- Opening Delimiter -

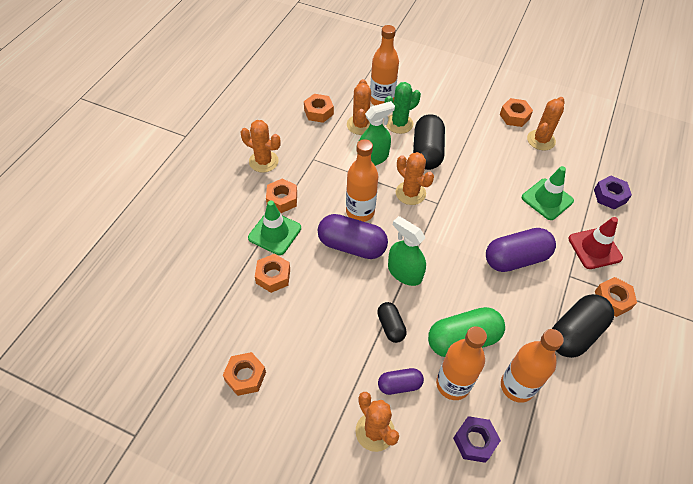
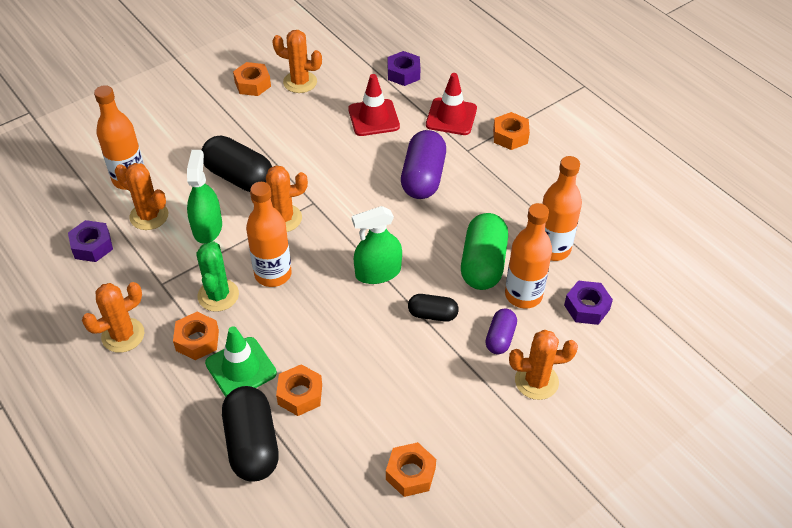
camera: 60 degrees left, 5 degrees down
(318, 112) = (92, 246): orange nut -> purple nut
(352, 245) = (312, 302): purple capsule -> none
(399, 124) = (178, 181): green cactus -> green cactus (218, 295)
(541, 140) = (300, 82): orange cactus -> orange cactus turned 45 degrees counterclockwise
(547, 199) = (373, 118): green traffic cone -> red traffic cone
(575, 333) = (526, 179): black capsule -> black capsule (252, 444)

- Closing Delimiter -

* [Task item] The answer must be an exact copy of the records, with no images in it.

* [Answer]
camera: 60 degrees left, 5 degrees down
(318, 112) = (92, 246): orange nut -> purple nut
(352, 245) = (312, 302): purple capsule -> none
(399, 124) = (178, 181): green cactus -> green cactus (218, 295)
(541, 140) = (300, 82): orange cactus -> orange cactus turned 45 degrees counterclockwise
(547, 199) = (373, 118): green traffic cone -> red traffic cone
(575, 333) = (526, 179): black capsule -> black capsule (252, 444)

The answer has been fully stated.